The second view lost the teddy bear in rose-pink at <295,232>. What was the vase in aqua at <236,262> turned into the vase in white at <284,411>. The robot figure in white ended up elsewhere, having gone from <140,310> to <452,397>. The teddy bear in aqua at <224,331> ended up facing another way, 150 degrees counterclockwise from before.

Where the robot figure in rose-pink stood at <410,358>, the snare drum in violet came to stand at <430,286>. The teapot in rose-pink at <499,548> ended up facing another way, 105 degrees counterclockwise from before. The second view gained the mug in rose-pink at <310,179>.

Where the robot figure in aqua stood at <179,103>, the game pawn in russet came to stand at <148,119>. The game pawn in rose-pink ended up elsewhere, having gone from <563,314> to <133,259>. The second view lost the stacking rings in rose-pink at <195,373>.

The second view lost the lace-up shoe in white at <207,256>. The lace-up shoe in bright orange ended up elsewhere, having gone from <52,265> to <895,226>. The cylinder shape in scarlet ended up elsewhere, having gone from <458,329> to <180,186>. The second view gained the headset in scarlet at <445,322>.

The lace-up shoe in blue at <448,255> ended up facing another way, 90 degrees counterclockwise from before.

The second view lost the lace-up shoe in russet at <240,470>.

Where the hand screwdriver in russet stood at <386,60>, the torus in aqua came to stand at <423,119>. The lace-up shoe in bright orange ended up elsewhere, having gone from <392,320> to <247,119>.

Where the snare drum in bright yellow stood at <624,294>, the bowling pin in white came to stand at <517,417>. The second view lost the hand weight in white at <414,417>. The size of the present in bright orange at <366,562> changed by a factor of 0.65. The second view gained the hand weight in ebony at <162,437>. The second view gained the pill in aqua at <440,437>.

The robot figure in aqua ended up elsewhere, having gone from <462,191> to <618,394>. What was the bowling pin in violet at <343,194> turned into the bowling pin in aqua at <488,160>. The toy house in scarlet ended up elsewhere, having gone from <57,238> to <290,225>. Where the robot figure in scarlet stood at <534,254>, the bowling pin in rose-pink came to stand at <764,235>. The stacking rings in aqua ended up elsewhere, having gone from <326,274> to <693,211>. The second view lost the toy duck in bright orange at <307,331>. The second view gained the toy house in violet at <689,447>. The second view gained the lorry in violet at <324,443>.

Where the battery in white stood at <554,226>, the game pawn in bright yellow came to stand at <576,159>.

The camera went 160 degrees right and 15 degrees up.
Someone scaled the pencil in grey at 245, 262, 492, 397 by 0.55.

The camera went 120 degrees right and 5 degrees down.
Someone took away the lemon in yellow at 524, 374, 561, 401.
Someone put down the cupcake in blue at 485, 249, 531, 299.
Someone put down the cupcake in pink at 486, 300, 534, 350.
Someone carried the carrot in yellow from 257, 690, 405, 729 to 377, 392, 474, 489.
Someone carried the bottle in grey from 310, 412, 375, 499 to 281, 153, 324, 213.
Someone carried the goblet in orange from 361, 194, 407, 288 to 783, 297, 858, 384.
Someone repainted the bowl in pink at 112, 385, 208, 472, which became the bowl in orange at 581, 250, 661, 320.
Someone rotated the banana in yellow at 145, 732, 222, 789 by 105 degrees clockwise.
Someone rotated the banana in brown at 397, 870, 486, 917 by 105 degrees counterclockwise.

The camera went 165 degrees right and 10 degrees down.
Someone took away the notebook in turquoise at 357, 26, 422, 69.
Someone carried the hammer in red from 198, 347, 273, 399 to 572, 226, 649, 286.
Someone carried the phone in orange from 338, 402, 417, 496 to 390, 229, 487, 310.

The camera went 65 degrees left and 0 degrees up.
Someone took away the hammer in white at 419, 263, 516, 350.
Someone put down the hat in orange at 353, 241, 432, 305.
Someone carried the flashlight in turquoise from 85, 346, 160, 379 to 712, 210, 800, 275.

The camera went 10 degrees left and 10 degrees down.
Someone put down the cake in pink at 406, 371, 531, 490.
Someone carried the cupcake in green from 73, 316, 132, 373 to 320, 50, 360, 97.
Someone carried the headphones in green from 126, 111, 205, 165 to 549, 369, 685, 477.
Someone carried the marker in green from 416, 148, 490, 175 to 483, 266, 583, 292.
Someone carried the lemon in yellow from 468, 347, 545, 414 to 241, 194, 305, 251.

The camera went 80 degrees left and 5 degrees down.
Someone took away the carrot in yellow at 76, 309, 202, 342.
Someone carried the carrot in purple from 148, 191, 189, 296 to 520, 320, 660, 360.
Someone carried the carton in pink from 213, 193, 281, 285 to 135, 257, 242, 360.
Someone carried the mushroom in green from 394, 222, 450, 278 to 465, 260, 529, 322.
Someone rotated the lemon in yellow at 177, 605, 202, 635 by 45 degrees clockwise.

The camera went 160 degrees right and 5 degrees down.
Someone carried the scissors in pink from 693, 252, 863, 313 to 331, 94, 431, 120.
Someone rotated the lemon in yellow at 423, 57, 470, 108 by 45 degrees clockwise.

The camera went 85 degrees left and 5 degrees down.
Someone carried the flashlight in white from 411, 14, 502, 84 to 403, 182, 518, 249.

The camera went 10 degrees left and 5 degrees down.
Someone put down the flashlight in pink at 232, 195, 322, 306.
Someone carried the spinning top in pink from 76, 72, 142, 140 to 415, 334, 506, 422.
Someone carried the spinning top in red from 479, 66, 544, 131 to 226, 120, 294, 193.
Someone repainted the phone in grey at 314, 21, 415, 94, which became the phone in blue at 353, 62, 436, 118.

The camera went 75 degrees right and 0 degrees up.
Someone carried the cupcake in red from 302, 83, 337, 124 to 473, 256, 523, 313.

WORK TO COMPLETE
Search the records for the string "flashlight" and report each line that has it.

EXPECTED OUTPUT
Someone carried the flashlight in turquoise from 85, 346, 160, 379 to 712, 210, 800, 275.
Someone carried the flashlight in white from 411, 14, 502, 84 to 403, 182, 518, 249.
Someone put down the flashlight in pink at 232, 195, 322, 306.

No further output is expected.